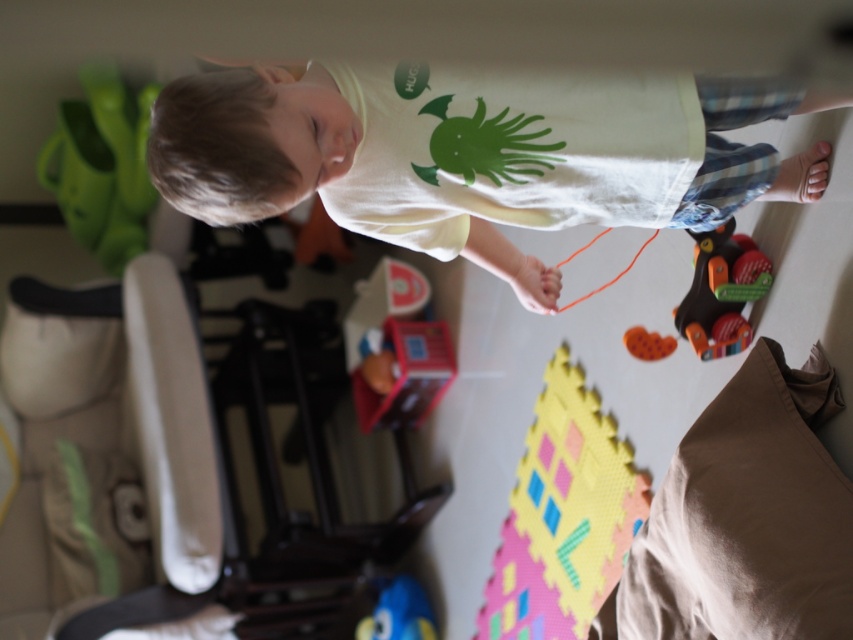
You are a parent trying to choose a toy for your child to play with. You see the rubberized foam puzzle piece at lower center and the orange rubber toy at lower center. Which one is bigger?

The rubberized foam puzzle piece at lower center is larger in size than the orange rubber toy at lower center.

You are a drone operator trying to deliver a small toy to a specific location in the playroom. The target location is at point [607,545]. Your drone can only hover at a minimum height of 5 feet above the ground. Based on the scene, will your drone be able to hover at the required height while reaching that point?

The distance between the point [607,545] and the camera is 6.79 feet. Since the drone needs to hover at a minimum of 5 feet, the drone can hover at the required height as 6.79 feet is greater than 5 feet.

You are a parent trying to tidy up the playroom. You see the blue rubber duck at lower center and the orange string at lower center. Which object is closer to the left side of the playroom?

• [ACTIVITY] How many of the lines above contain the word "feet"? Reply with the number alone.

• [COMPLETED TASK] 2